START Extracted records

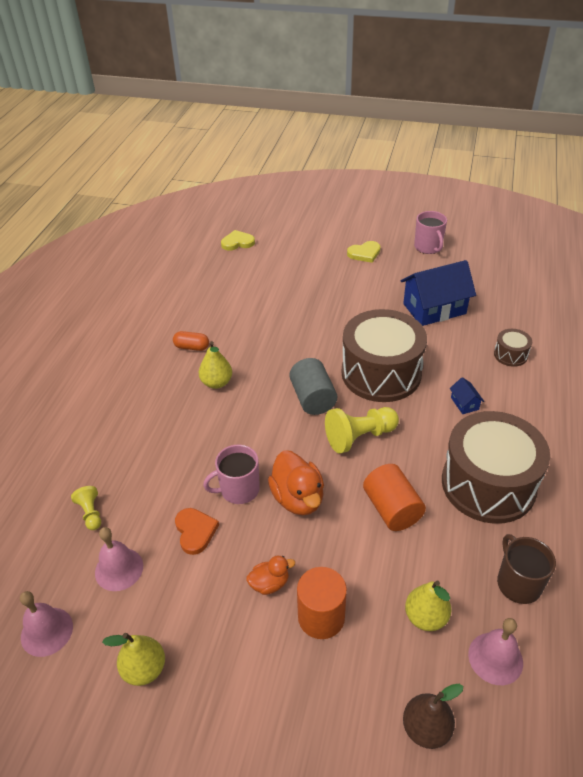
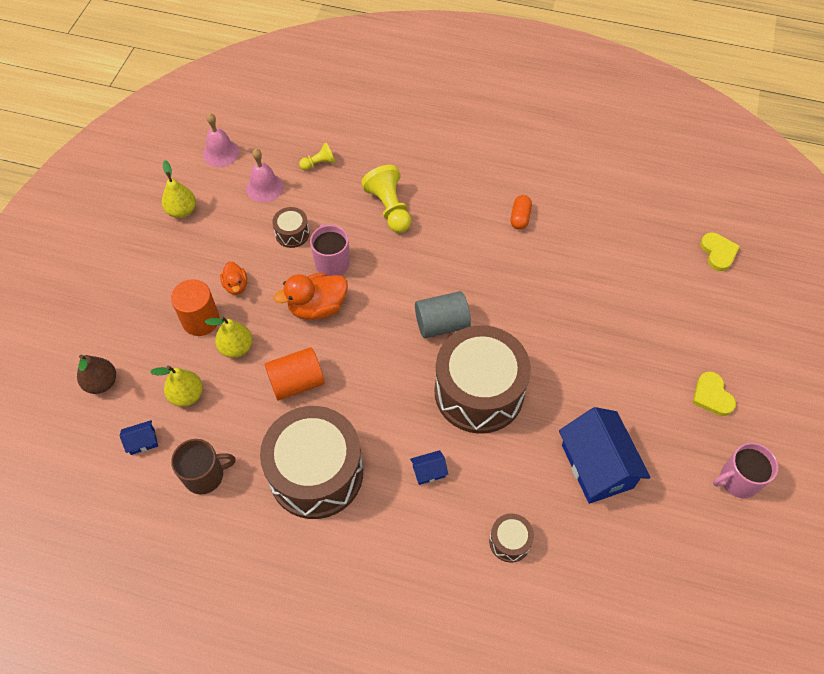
camera: 90 degrees right, 15 degrees up
orange heart [175,508,219,555] -> brown drum [272,207,310,248]
yellow pear [199,341,232,389] -> yellow pear moved to [205,316,253,358]
yellow pawn [325,407,399,454] -> yellow pawn moved to [361,165,411,233]
pink bell [468,618,523,685] -> blue house [119,420,158,455]

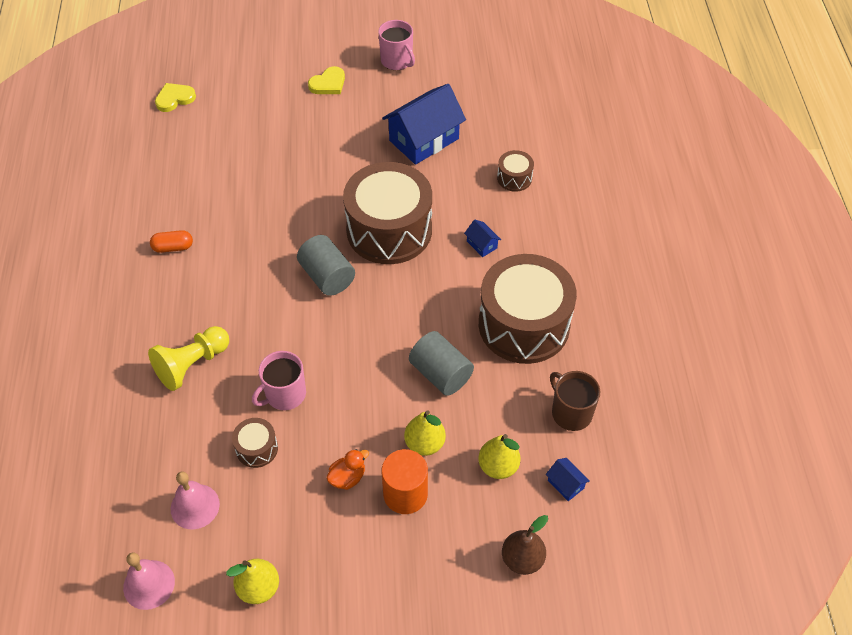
camera: 110 degrees left, 5 degrees down
orange cylinder [265,347,325,400] -> grey cylinder [409,331,474,396]
orange duck [274,273,348,320] -> none
yellow pawn [299,142,335,170] -> none

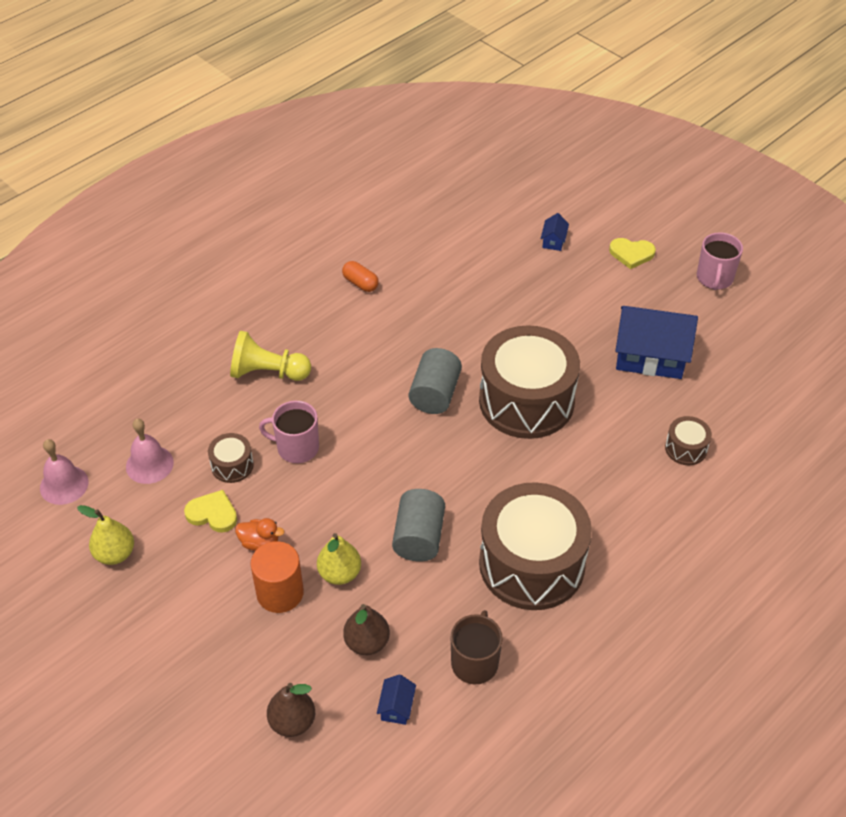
camera: 50 degrees right, 5 degrees down
yellow heart [155,83,196,112] -> yellow heart moved to [184,490,237,533]
blue house [464,220,501,257] -> blue house moved to [541,213,569,251]
yellow pear [478,434,521,479] -> brown pear [343,604,390,655]

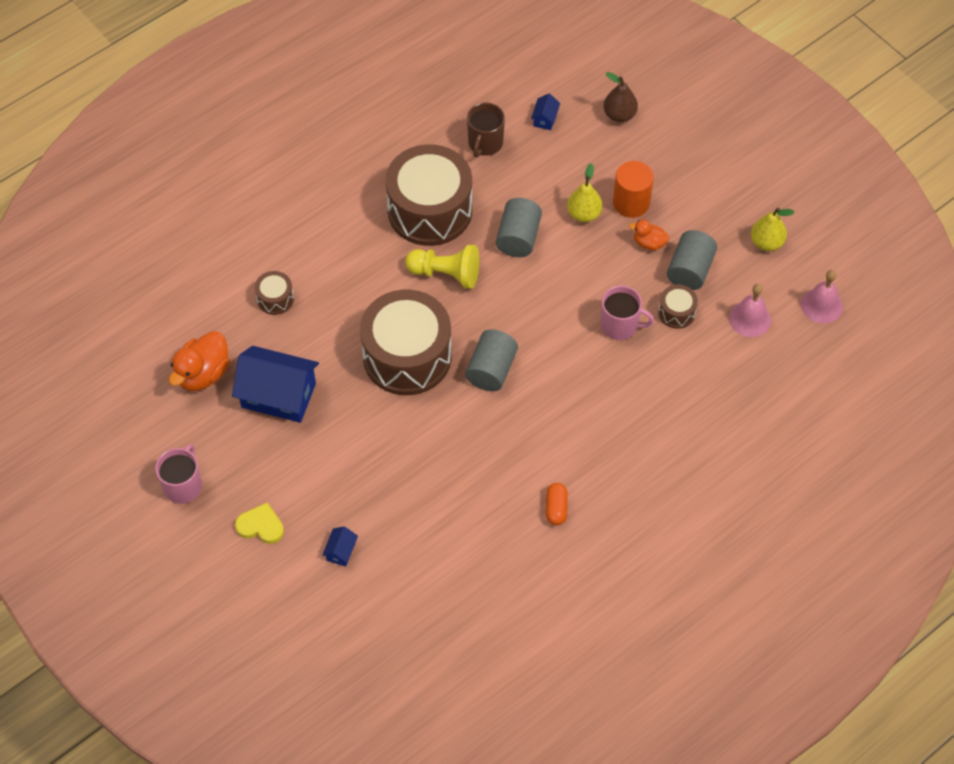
camera: 175 degrees left, 10 degrees up
yellow heart [184,490,237,533] -> grey cylinder [667,230,717,290]
yellow pawn [230,330,311,381] -> yellow pawn moved to [405,245,479,289]
orange capsule [342,261,379,292] -> orange capsule turned 45 degrees clockwise [546,483,568,526]
brown pear [343,604,390,655] -> none
none -> orange duck [169,331,230,391]

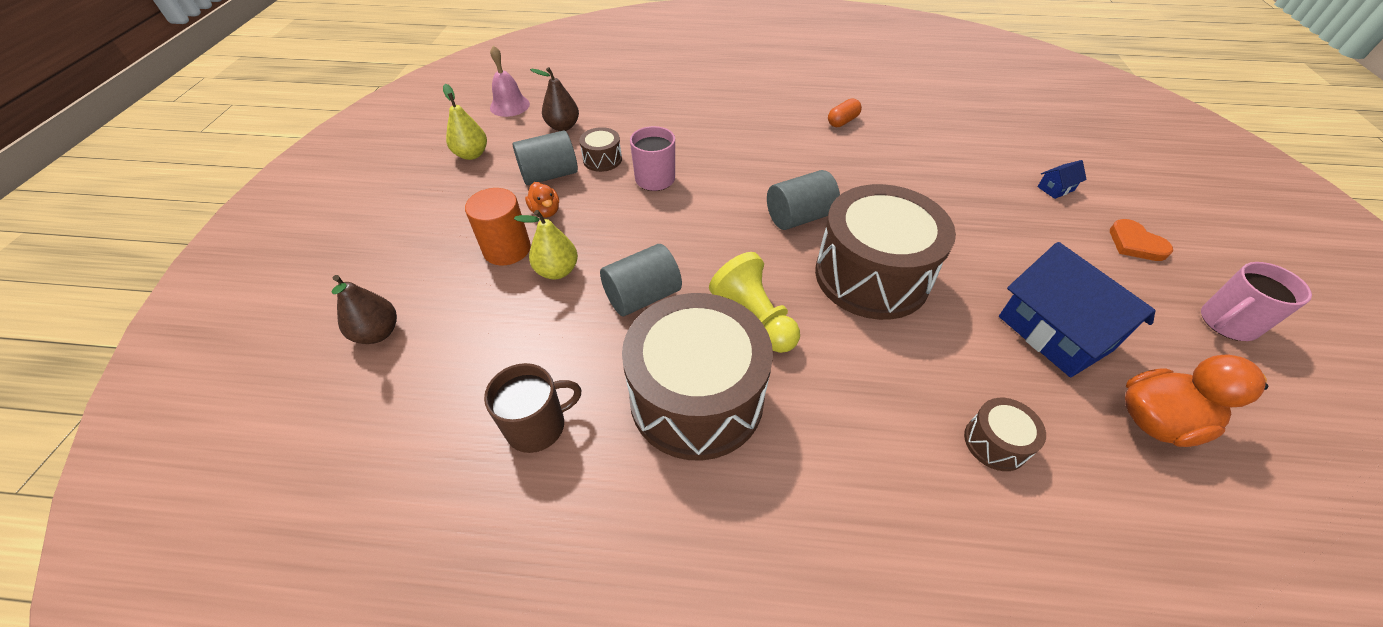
camera: 135 degrees left, 10 degrees down
yellow heart [235,502,284,544] -> orange heart [1110,219,1173,261]
blue house [531,94,560,130] -> none
pink bell [729,284,771,337] -> brown pear [530,67,579,131]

END Extracted records

◆ **Your goal**
Leaving the pictures out, write out all the material above exactly.

◆ **Written reply**
camera: 90 degrees right, 15 degrees up
orange heart [175,508,219,555] -> brown drum [272,207,310,248]
yellow pear [199,341,232,389] -> yellow pear moved to [205,316,253,358]
yellow pawn [325,407,399,454] -> yellow pawn moved to [361,165,411,233]
pink bell [468,618,523,685] -> blue house [119,420,158,455]

camera: 110 degrees left, 5 degrees down
orange cylinder [265,347,325,400] -> grey cylinder [409,331,474,396]
orange duck [274,273,348,320] -> none
yellow pawn [299,142,335,170] -> none

camera: 50 degrees right, 5 degrees down
yellow heart [155,83,196,112] -> yellow heart moved to [184,490,237,533]
blue house [464,220,501,257] -> blue house moved to [541,213,569,251]
yellow pear [478,434,521,479] -> brown pear [343,604,390,655]

camera: 175 degrees left, 10 degrees up
yellow heart [184,490,237,533] -> grey cylinder [667,230,717,290]
yellow pawn [230,330,311,381] -> yellow pawn moved to [405,245,479,289]
orange capsule [342,261,379,292] -> orange capsule turned 45 degrees clockwise [546,483,568,526]
brown pear [343,604,390,655] -> none
none -> orange duck [169,331,230,391]

camera: 135 degrees left, 10 degrees down
yellow heart [235,502,284,544] -> orange heart [1110,219,1173,261]
blue house [531,94,560,130] -> none
pink bell [729,284,771,337] -> brown pear [530,67,579,131]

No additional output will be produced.